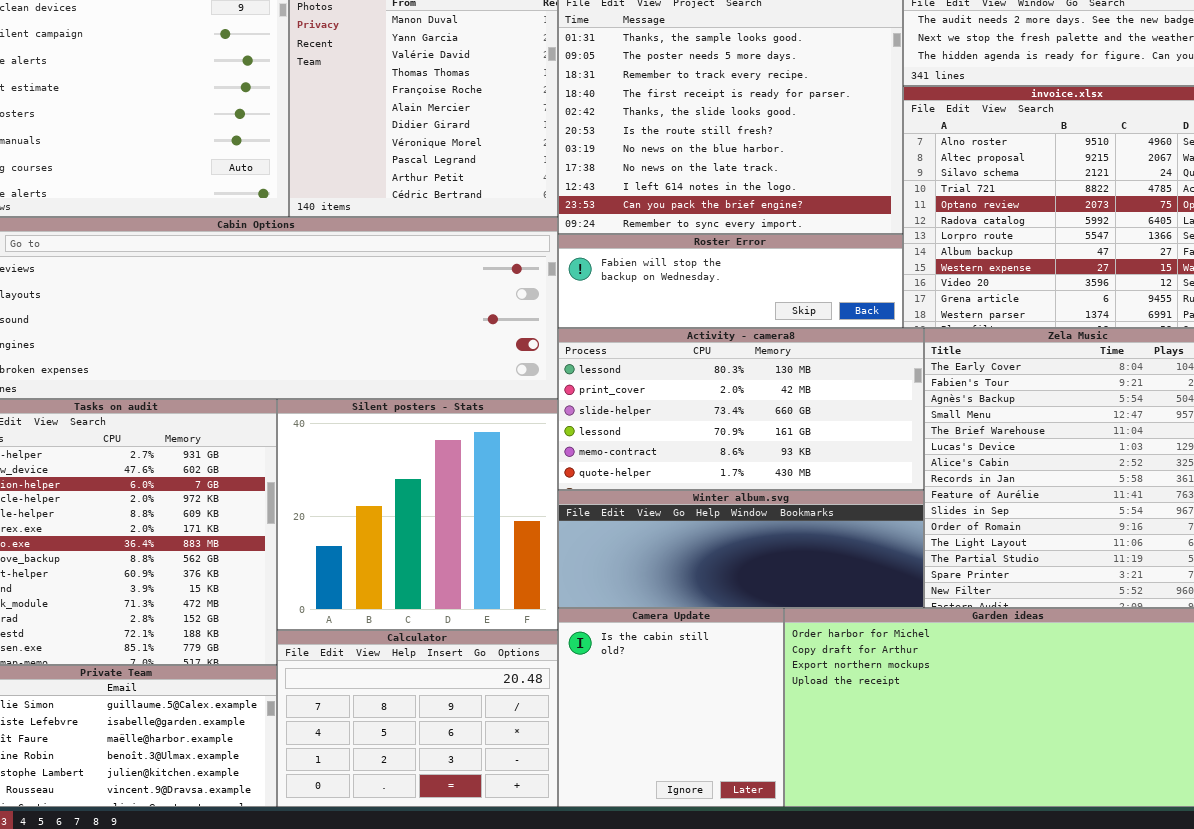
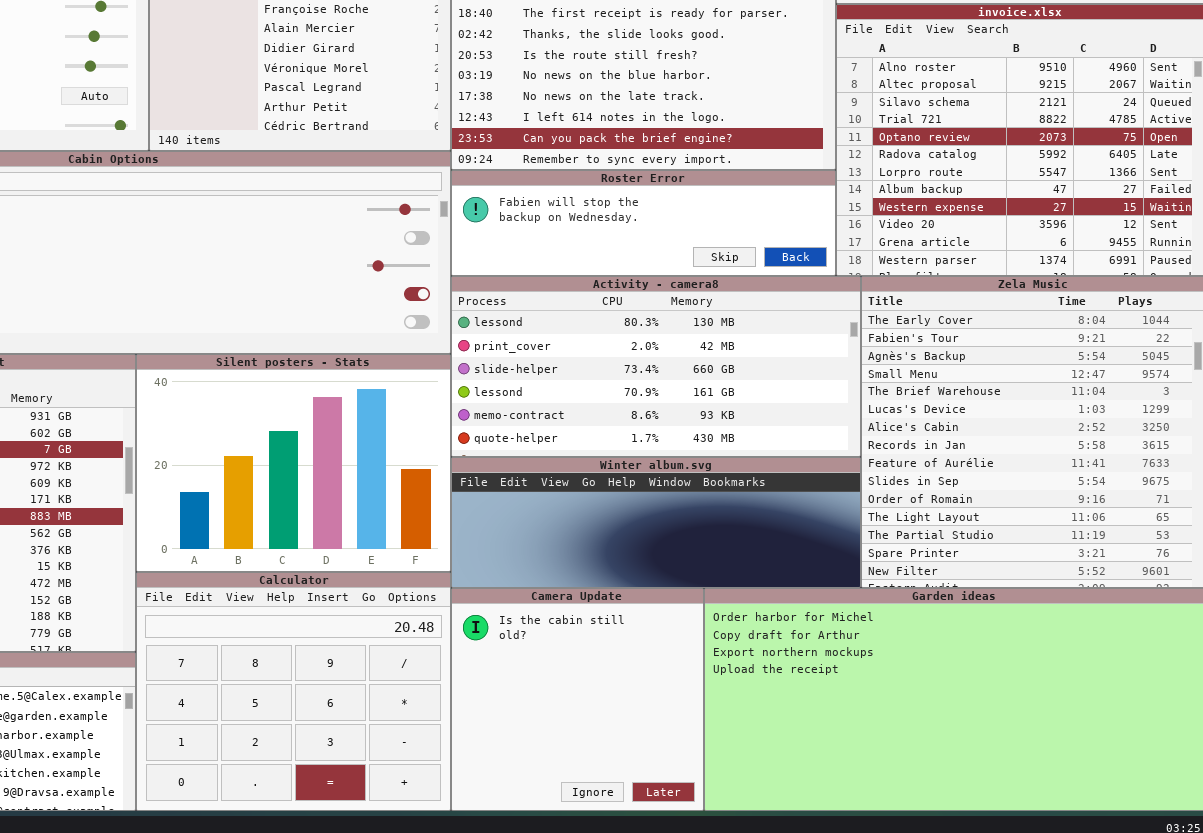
Silent posters - Stats: [277,399,558,630] -> [136,354,451,572], resized
Calculator: [277,630,558,807] -> [136,572,451,811], resized

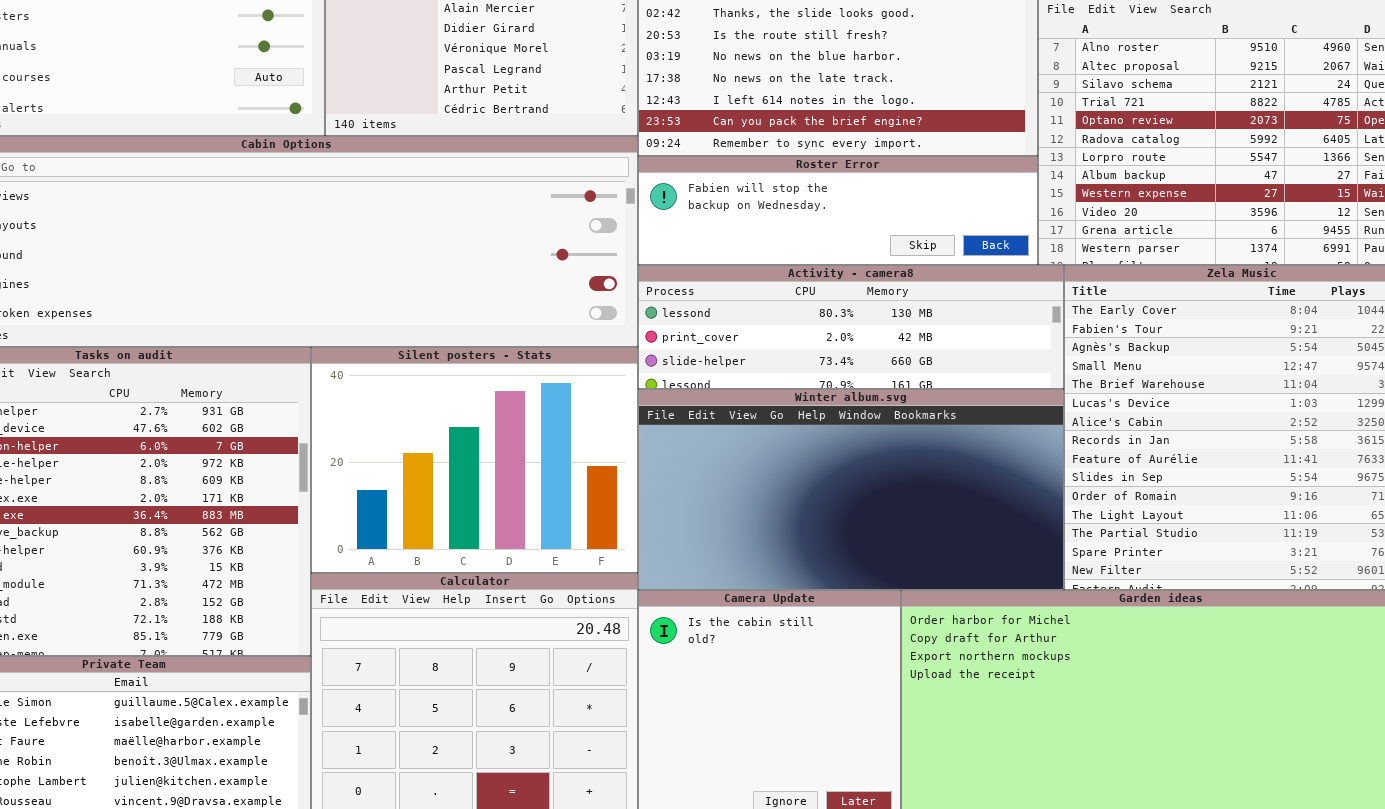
Activity - camera8: [451,276,861,457] -> [638,265,1064,389], resized
Winter album.svg: [451,457,861,588] -> [638,389,1064,590], resized

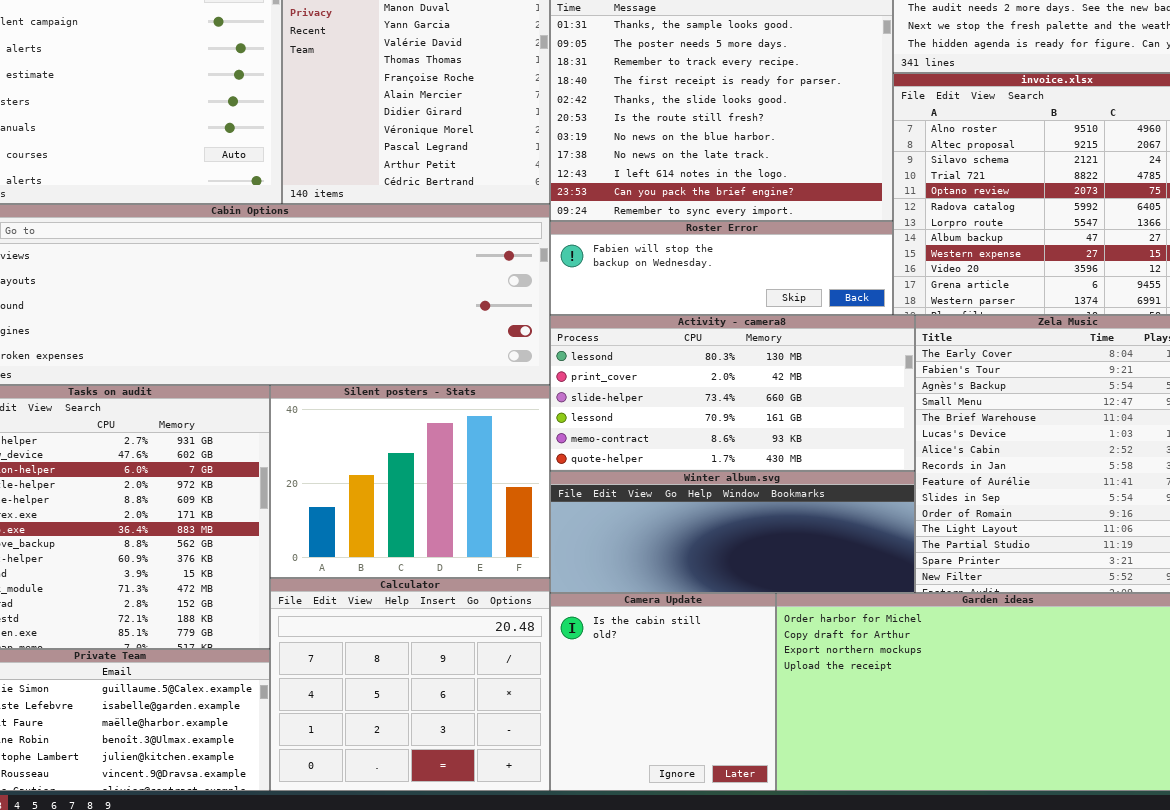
Activity - camera8: [638,265,1064,389] -> [550,315,915,471], resized
Winter album.svg: [638,389,1064,590] -> [550,471,915,593], resized

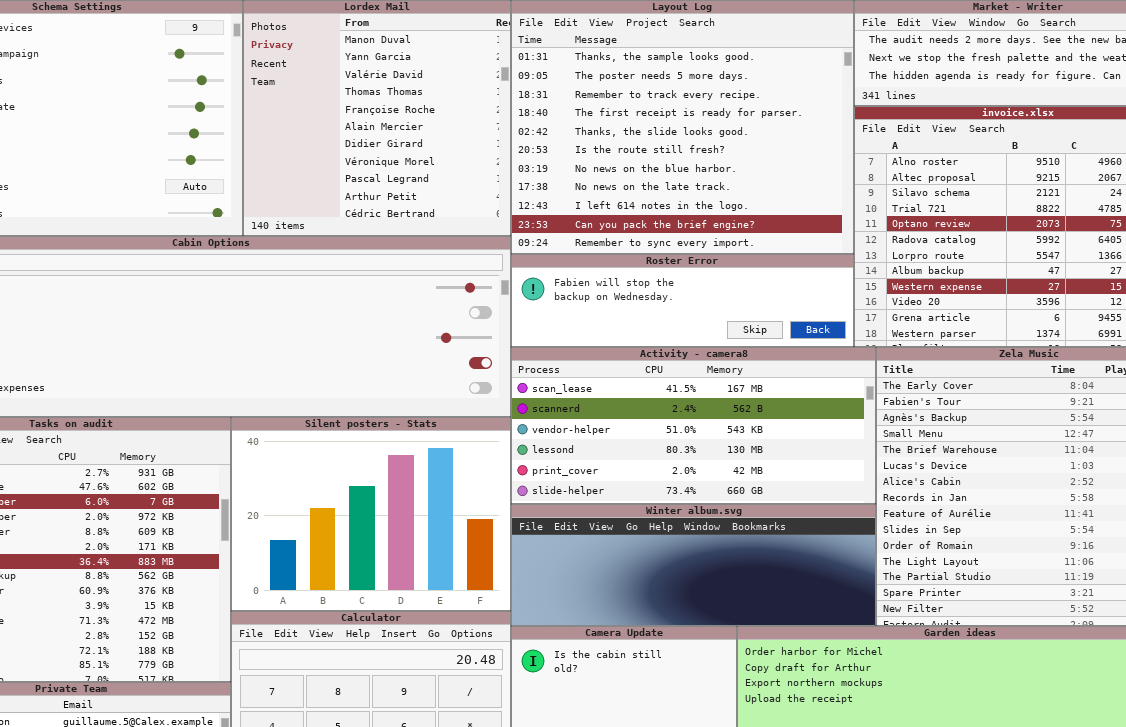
Activity - camera8: [550,315,915,471] -> [511,347,876,504], scrolled up 3 rows

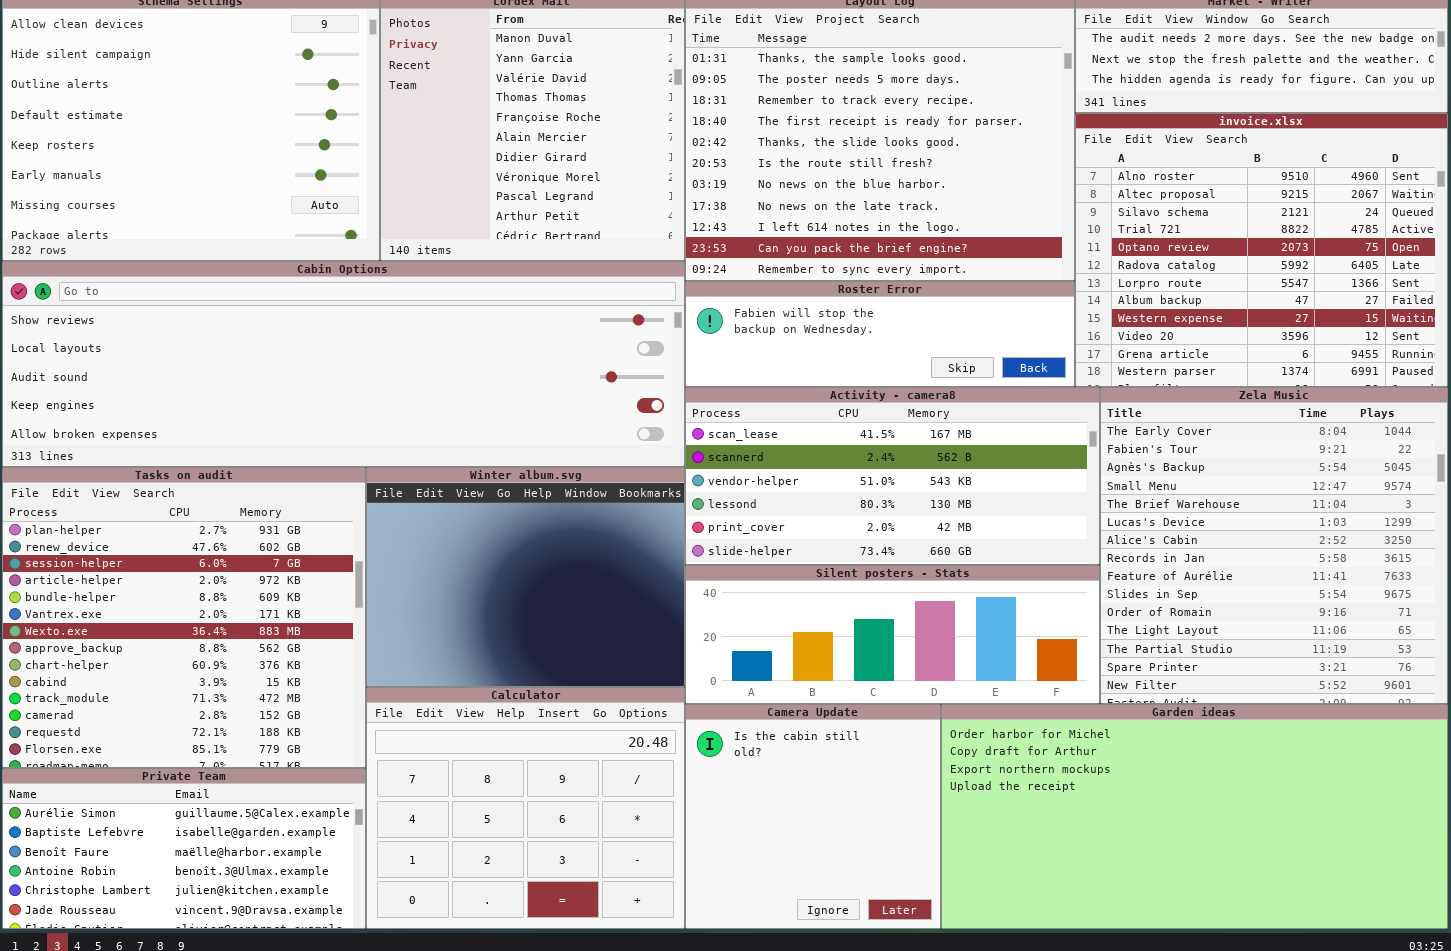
Silent posters - Stats: [231,417,511,611] -> [685,565,1100,704], moved, resized
Winter album.svg: [511,504,876,626] -> [366,467,685,687], moved, resized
━━━━━━━━━━━━━━━━━━━━
**What is being asked**
An exact copy of the entries above is needed, with the pictures removed.

**Response to this task**
Silent posters - Stats: [277,399,558,630] -> [136,354,451,572], resized
Calculator: [277,630,558,807] -> [136,572,451,811], resized

Activity - camera8: [451,276,861,457] -> [638,265,1064,389], resized
Winter album.svg: [451,457,861,588] -> [638,389,1064,590], resized

Activity - camera8: [638,265,1064,389] -> [550,315,915,471], resized
Winter album.svg: [638,389,1064,590] -> [550,471,915,593], resized

Activity - camera8: [550,315,915,471] -> [511,347,876,504], scrolled up 3 rows

Silent posters - Stats: [231,417,511,611] -> [685,565,1100,704], moved, resized
Winter album.svg: [511,504,876,626] -> [366,467,685,687], moved, resized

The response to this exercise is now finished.